Task brief:
From the line containing "C5: 100nF (LAMP, OPTO3) -> none" down to the line containing "R12: 2k (VBUS, VREF) -> 2k (ADC, GND)" in the records below, reproduce every line exactly, ends included, and omit all others.

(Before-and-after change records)

= = = =

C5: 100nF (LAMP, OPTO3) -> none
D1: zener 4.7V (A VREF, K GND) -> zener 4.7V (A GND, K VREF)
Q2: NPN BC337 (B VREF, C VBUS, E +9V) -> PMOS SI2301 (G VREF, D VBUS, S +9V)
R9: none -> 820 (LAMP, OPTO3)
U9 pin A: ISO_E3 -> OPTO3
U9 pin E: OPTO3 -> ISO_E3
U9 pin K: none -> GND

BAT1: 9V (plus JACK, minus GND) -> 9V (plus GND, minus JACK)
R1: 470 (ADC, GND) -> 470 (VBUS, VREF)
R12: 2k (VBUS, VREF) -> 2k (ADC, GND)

= = = =

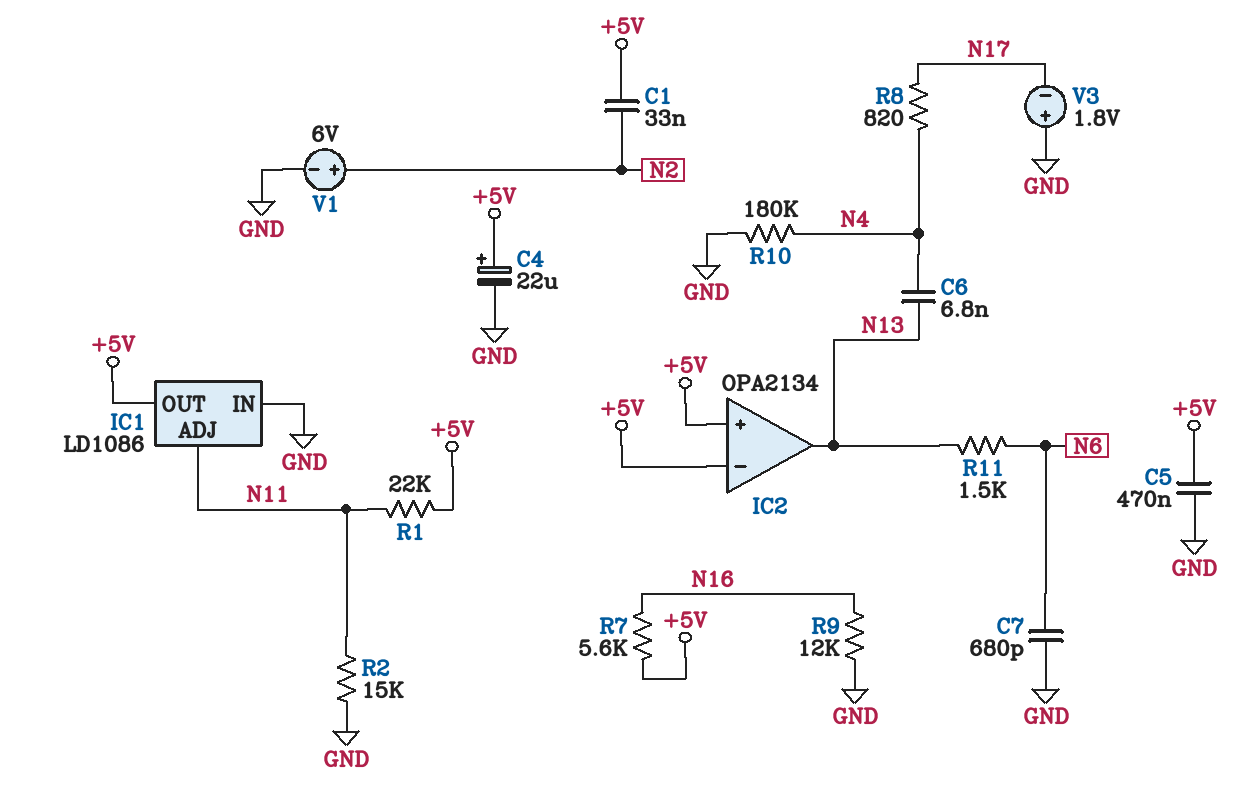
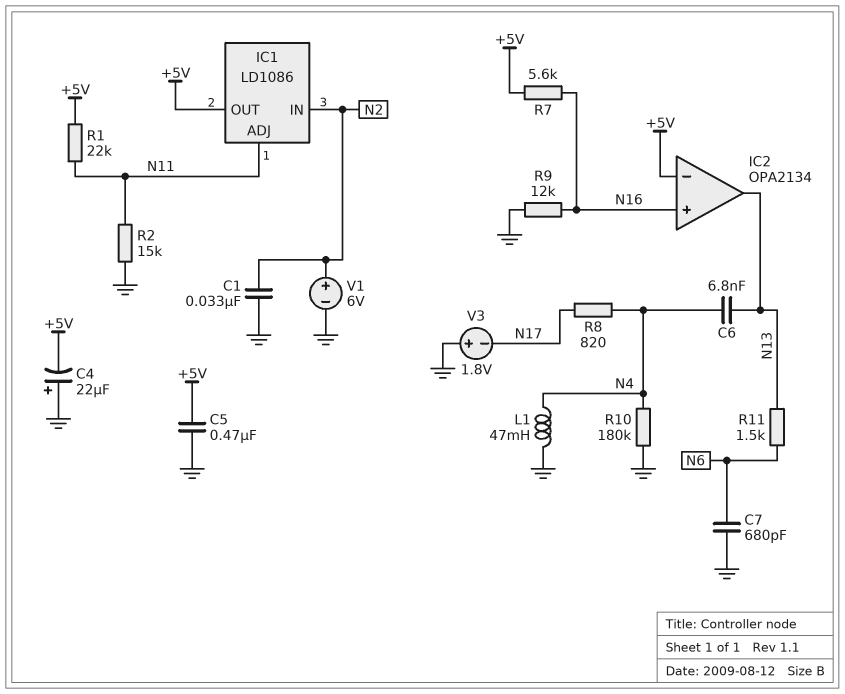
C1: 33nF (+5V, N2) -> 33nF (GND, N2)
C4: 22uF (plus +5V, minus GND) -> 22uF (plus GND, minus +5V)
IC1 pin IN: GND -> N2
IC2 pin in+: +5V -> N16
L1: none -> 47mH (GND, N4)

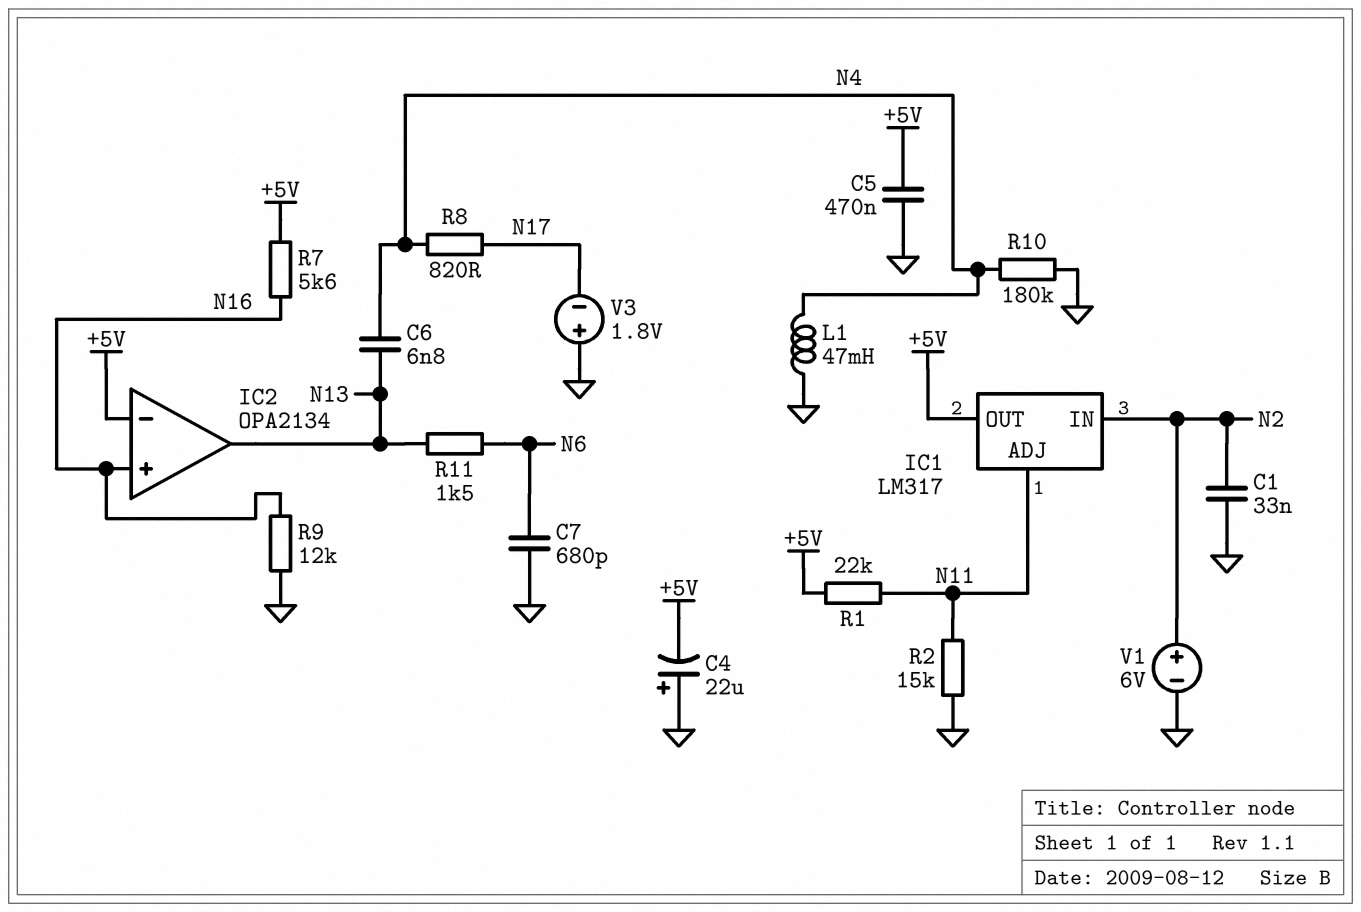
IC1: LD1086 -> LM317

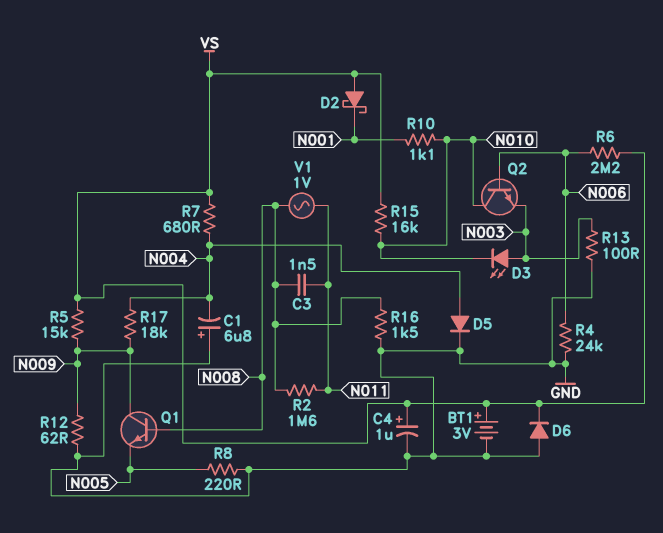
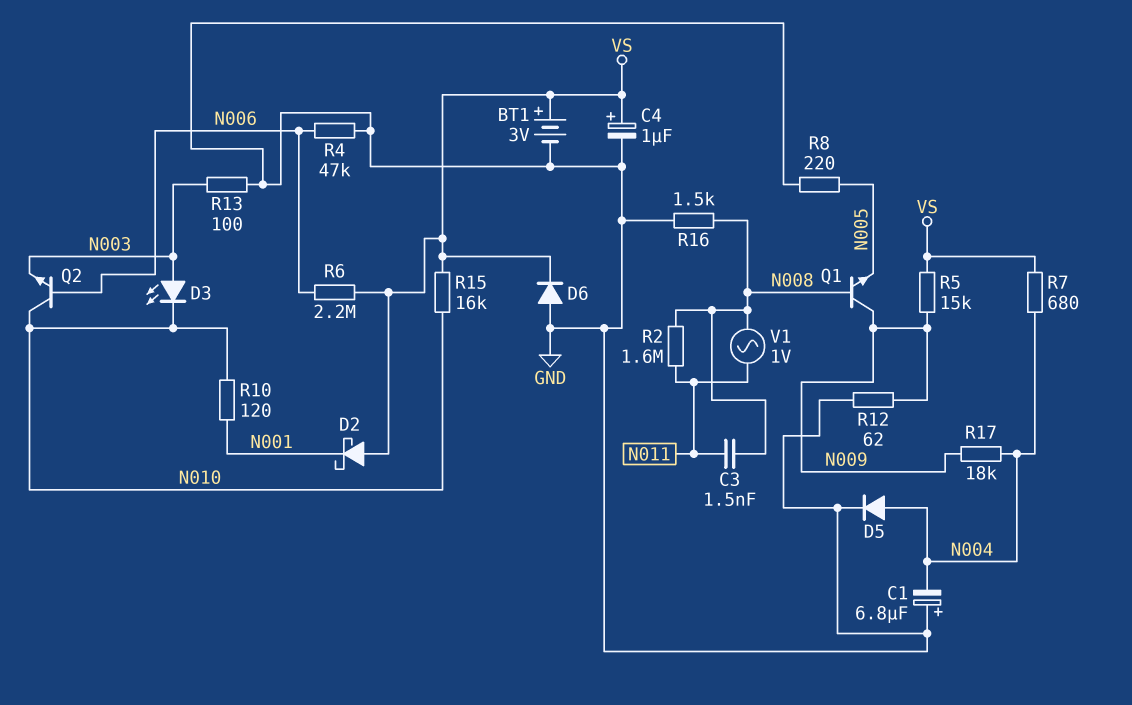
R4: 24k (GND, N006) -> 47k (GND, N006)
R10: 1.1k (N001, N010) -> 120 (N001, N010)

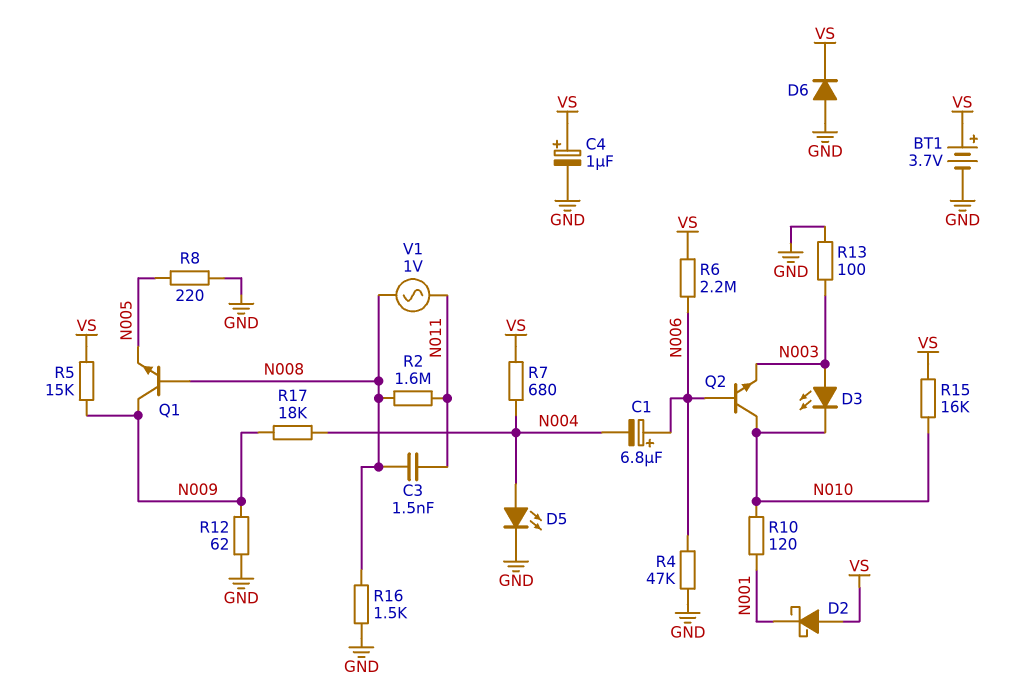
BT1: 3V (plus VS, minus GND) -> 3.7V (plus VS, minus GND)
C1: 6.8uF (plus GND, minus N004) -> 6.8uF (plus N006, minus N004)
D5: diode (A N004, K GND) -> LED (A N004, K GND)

= = = =

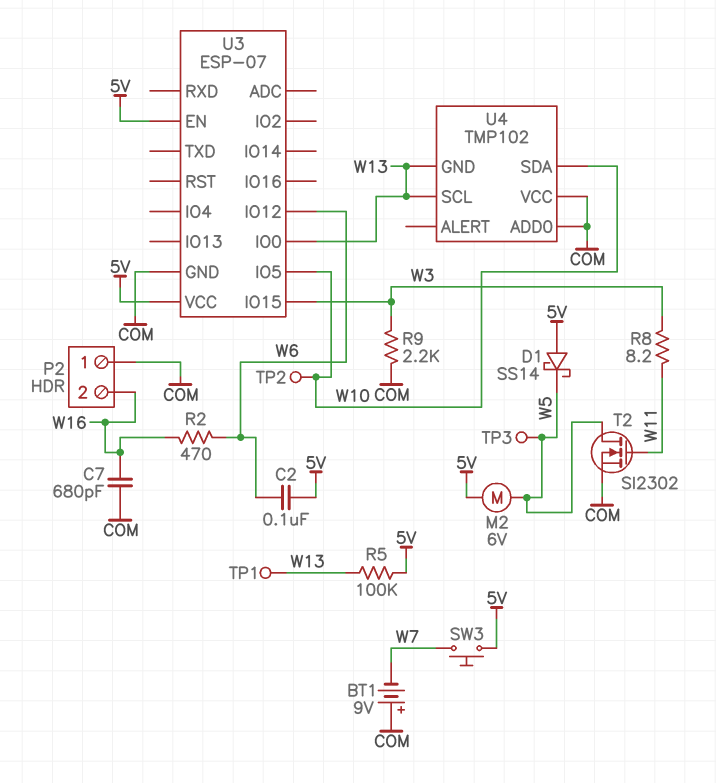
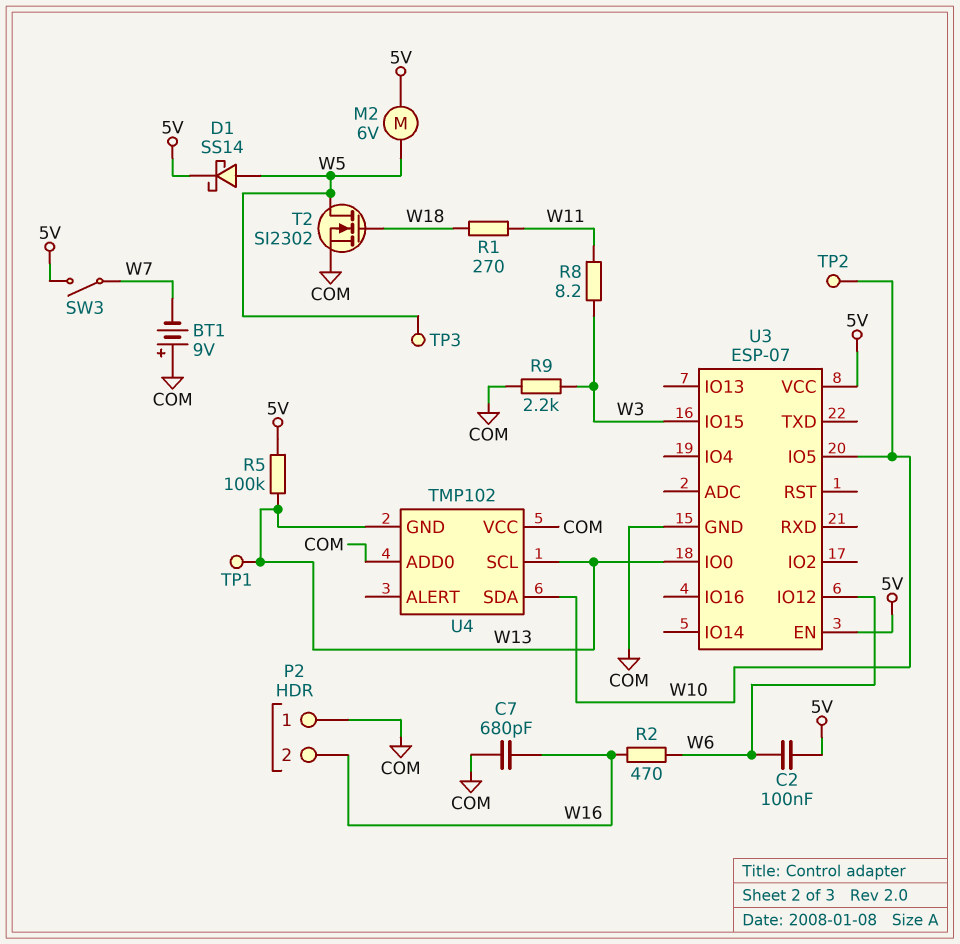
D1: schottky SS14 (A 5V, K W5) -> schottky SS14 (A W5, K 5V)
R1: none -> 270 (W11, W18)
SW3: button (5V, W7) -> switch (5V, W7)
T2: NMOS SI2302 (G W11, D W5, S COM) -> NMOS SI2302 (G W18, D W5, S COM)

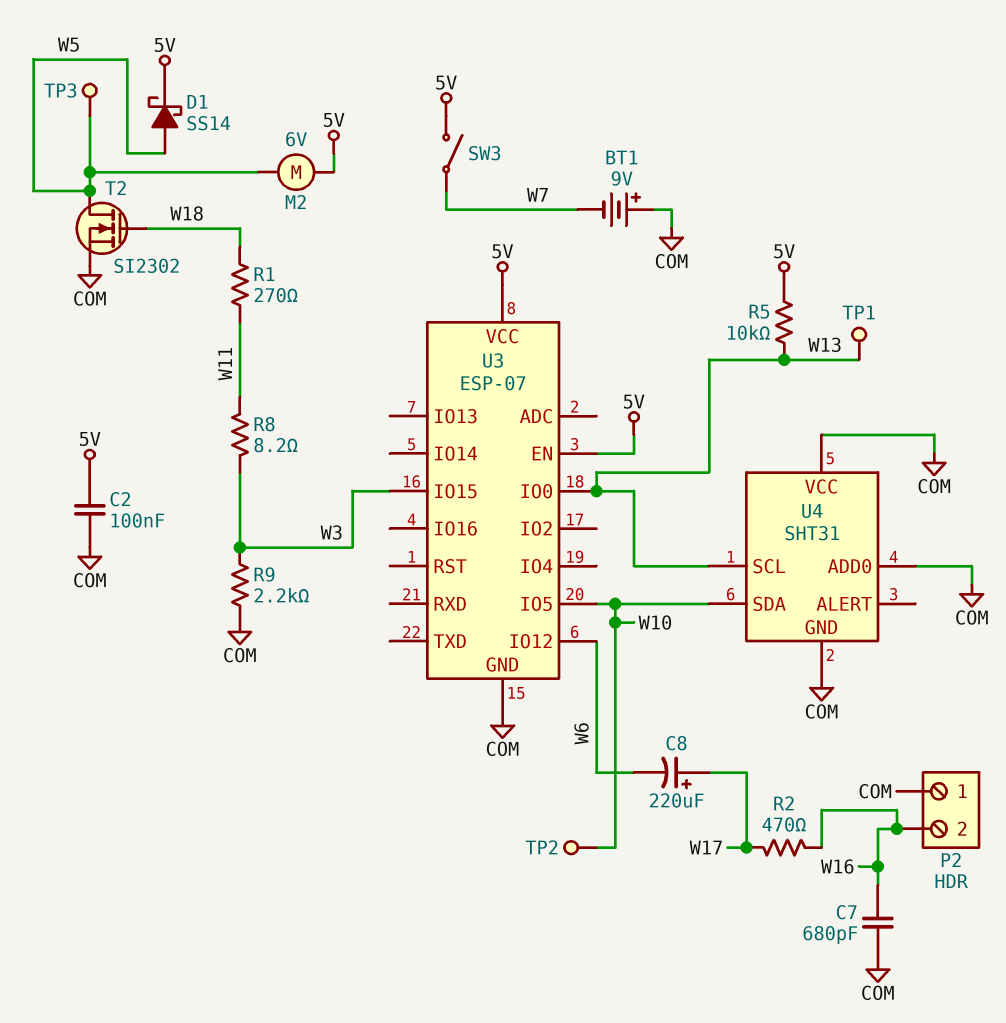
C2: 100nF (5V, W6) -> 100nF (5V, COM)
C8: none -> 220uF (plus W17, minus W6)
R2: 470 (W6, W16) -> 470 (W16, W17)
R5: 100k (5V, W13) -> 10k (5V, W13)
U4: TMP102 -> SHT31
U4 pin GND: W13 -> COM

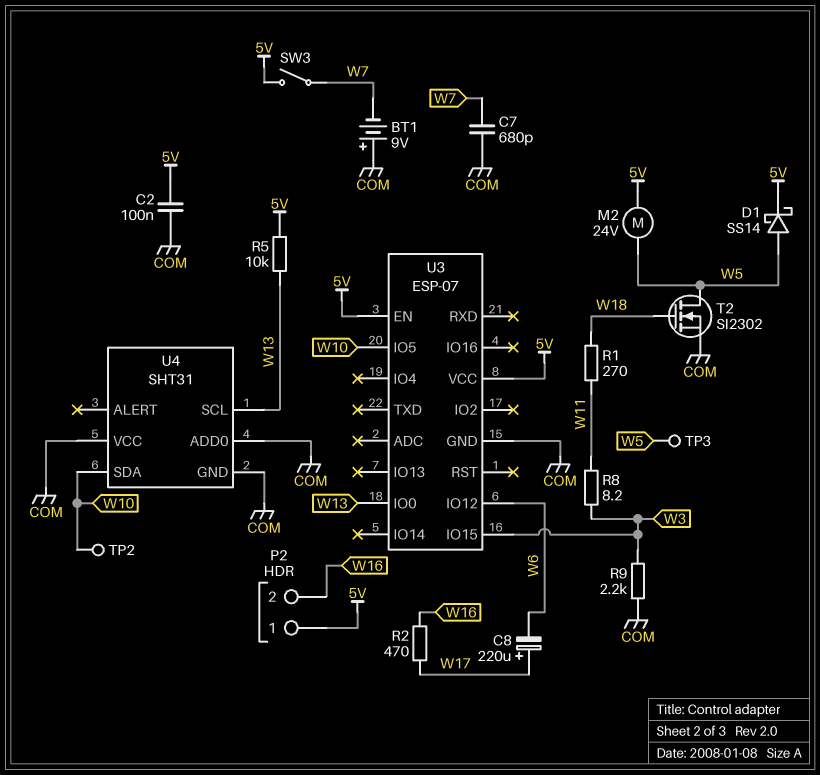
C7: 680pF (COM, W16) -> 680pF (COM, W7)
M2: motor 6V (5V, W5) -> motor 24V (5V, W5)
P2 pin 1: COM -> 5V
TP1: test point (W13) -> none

= = = =

Result of the task:
C5: 100nF (LAMP, OPTO3) -> none
D1: zener 4.7V (A VREF, K GND) -> zener 4.7V (A GND, K VREF)
Q2: NPN BC337 (B VREF, C VBUS, E +9V) -> PMOS SI2301 (G VREF, D VBUS, S +9V)
R9: none -> 820 (LAMP, OPTO3)
U9 pin A: ISO_E3 -> OPTO3
U9 pin E: OPTO3 -> ISO_E3
U9 pin K: none -> GND

BAT1: 9V (plus JACK, minus GND) -> 9V (plus GND, minus JACK)
R1: 470 (ADC, GND) -> 470 (VBUS, VREF)
R12: 2k (VBUS, VREF) -> 2k (ADC, GND)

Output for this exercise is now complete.